[Records supplied Boundary: Start]

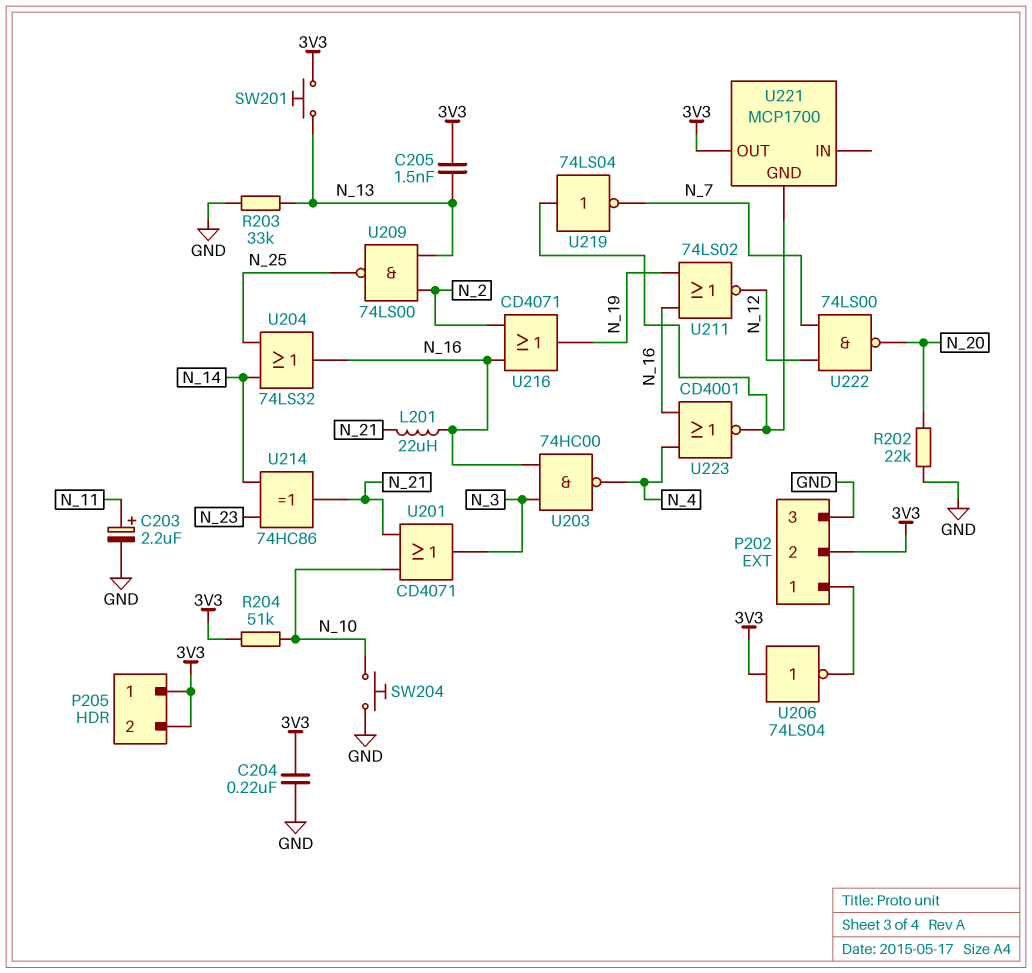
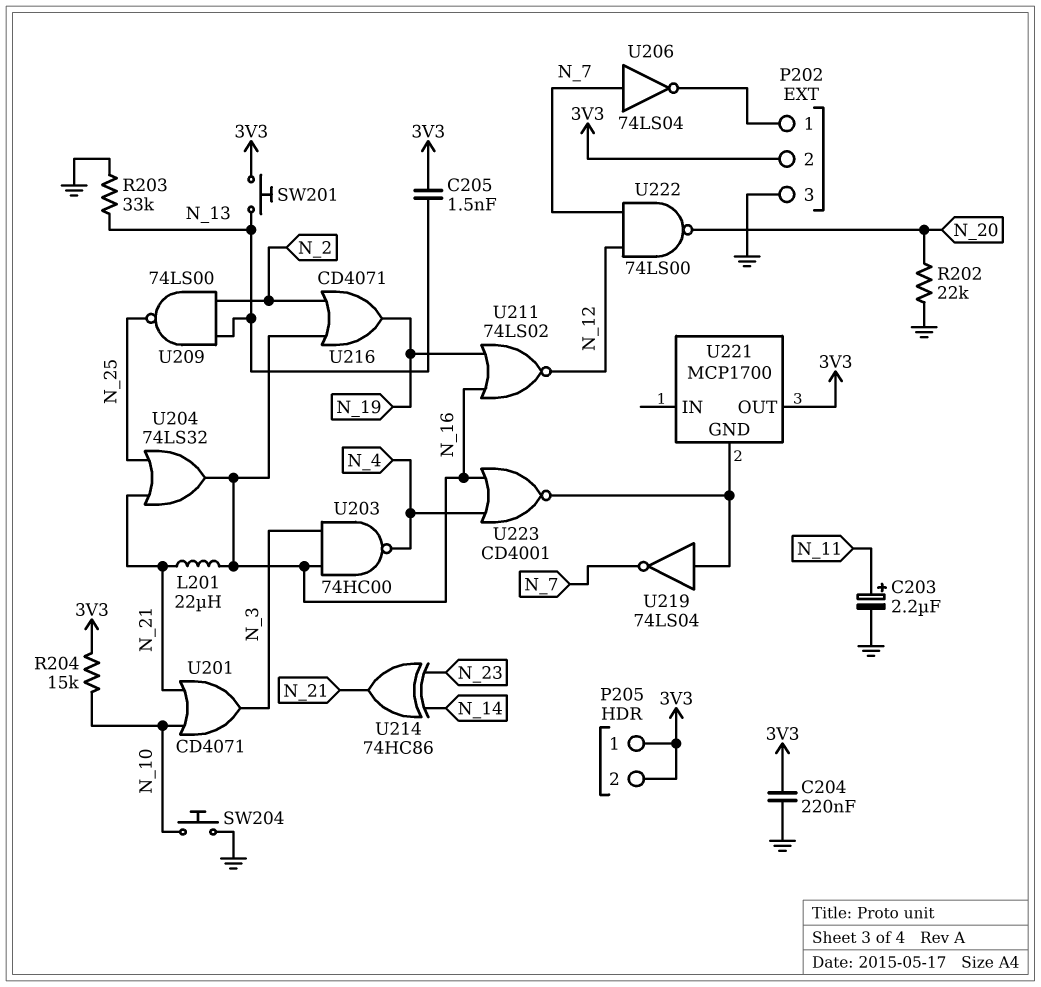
R204: 51k (3V3, N_10) -> 15k (3V3, N_10)
U204: OR 74LS32 (in N_14, in N_25, out N_16) -> OR 74LS32 (in N_21, in N_25, out N_16)
U206: NOT 74LS04 (in 3V3, out P202/1) -> NOT 74LS04 (in N_7, out P202/1)

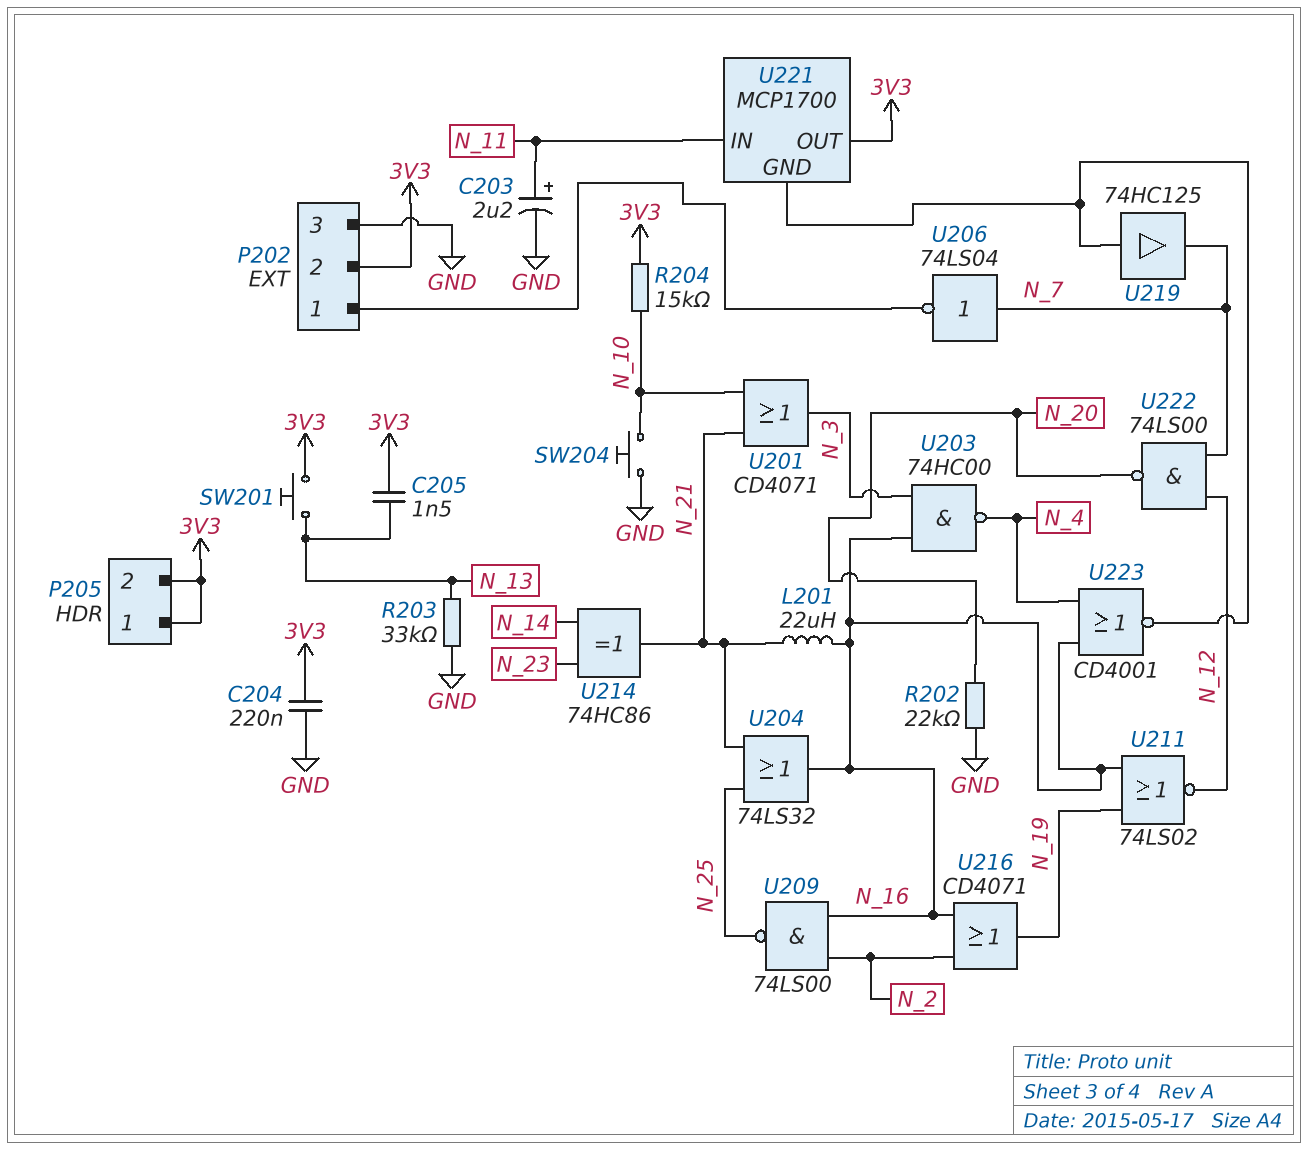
U209: NAND 74LS00 (in N_2, in N_13, out N_25) -> NAND 74LS00 (in N_2, in N_16, out N_25)
U219: NOT 74LS04 (in U221/GND, out N_7) -> buffer 74HC125 (in U221/GND, out N_7)
U221 pin IN: none -> N_11

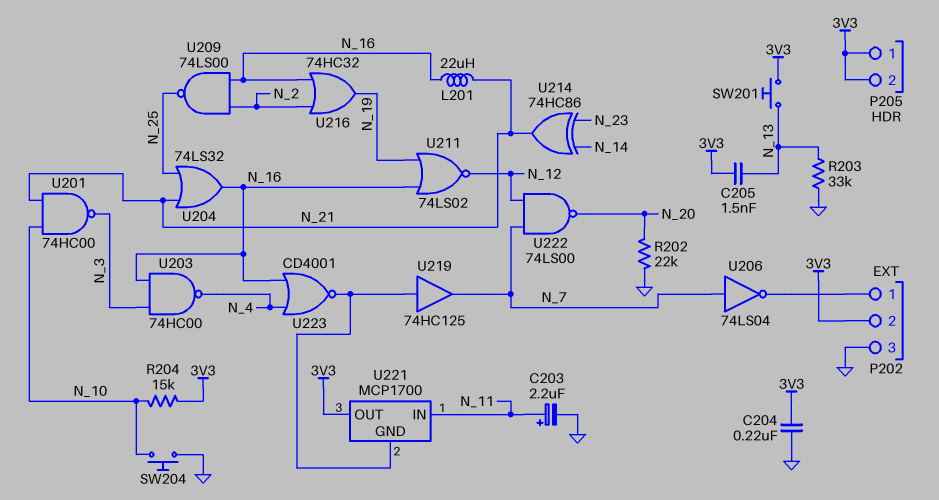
U201: OR CD4071 (in N_10, in N_21, out N_3) -> NAND 74HC00 (in N_10, in N_21, out N_3)
U216: OR CD4071 (in N_2, in N_16, out N_19) -> OR 74HC32 (in N_2, in N_16, out N_19)

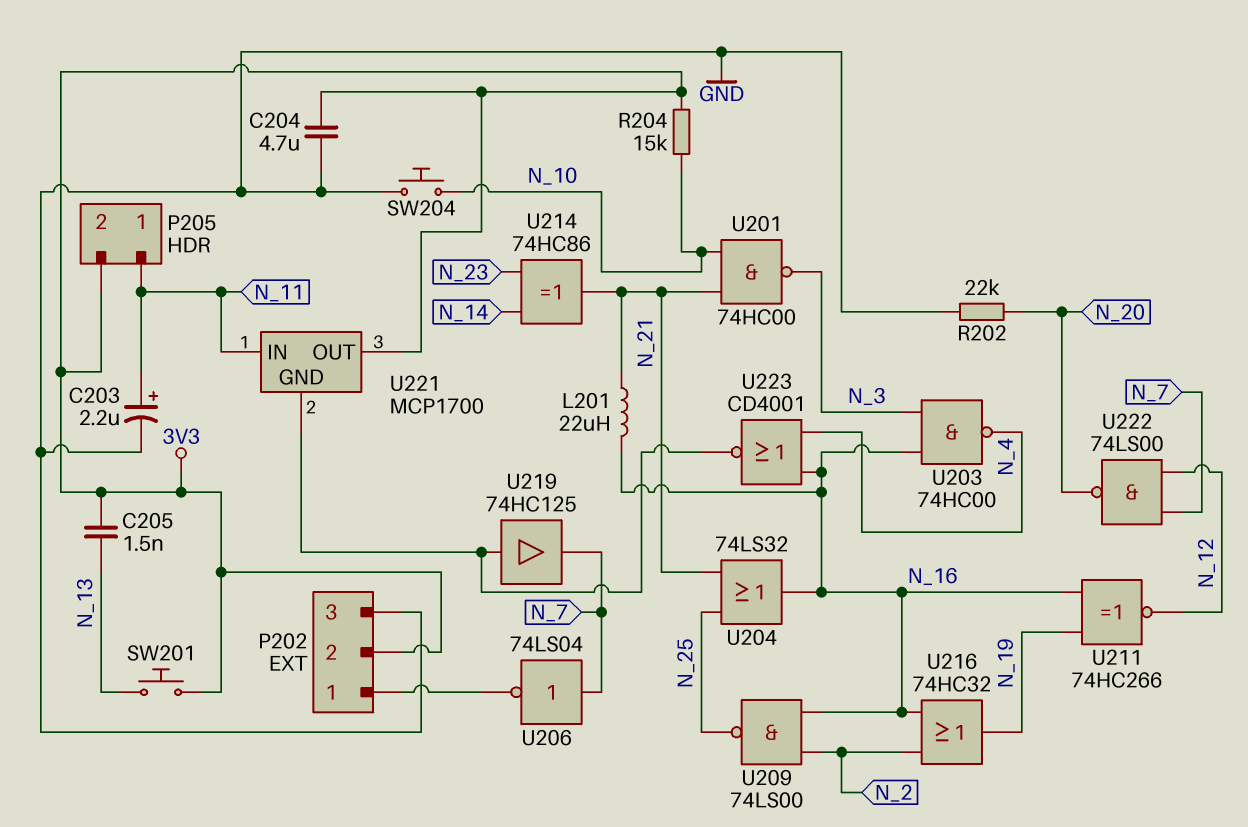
C204: 220nF (3V3, GND) -> 4.7uF (3V3, GND)
P205 pin 1: 3V3 -> N_11
R203: 33k (GND, N_13) -> none
U211: NOR 74LS02 (in N_16, in N_19, out N_12) -> XNOR 74HC266 (in N_16, in N_19, out N_12)

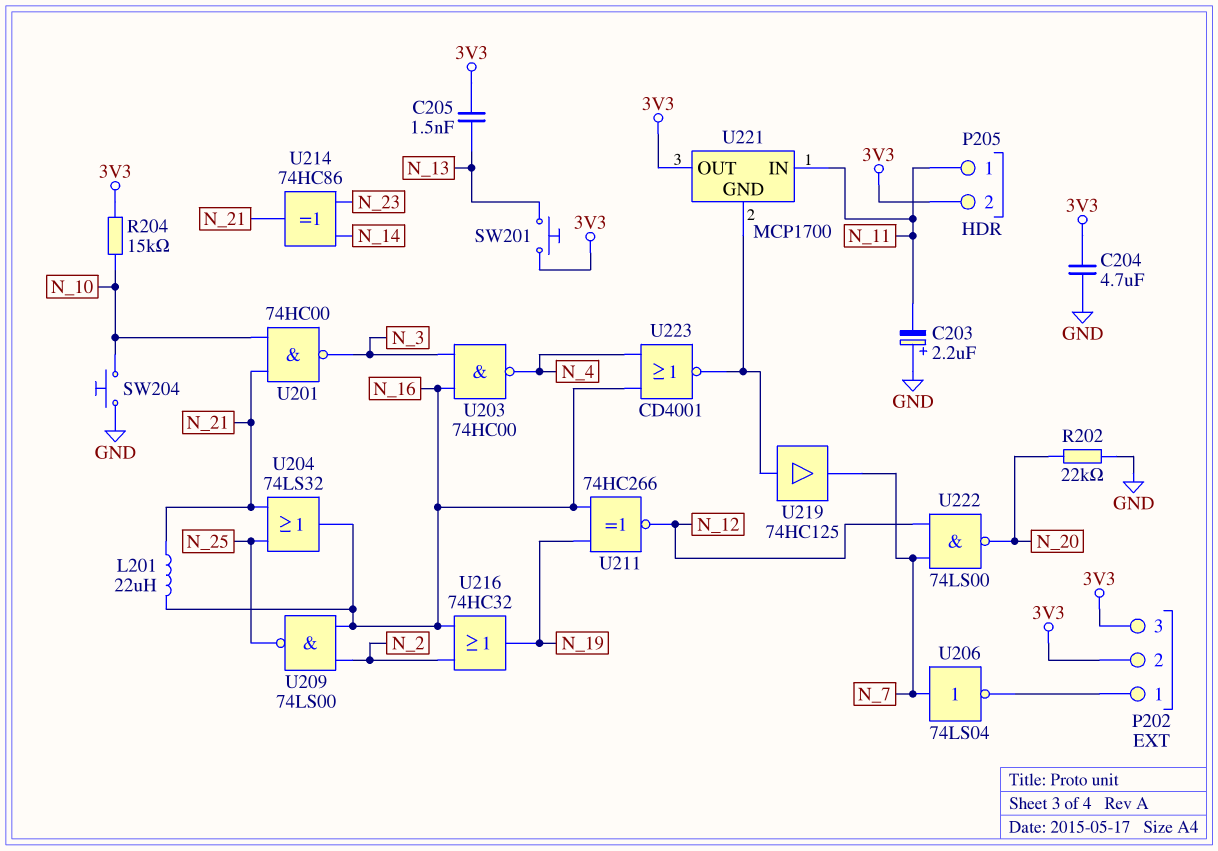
C203: 2.2uF (plus N_11, minus GND) -> 2.2uF (plus GND, minus N_11)
P202 pin 3: GND -> 3V3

[Records supplied Boundary: End]

Work required: Check every line above for the string "none" and copy those that have it.

Exercise result:
U221 pin IN: none -> N_11
R203: 33k (GND, N_13) -> none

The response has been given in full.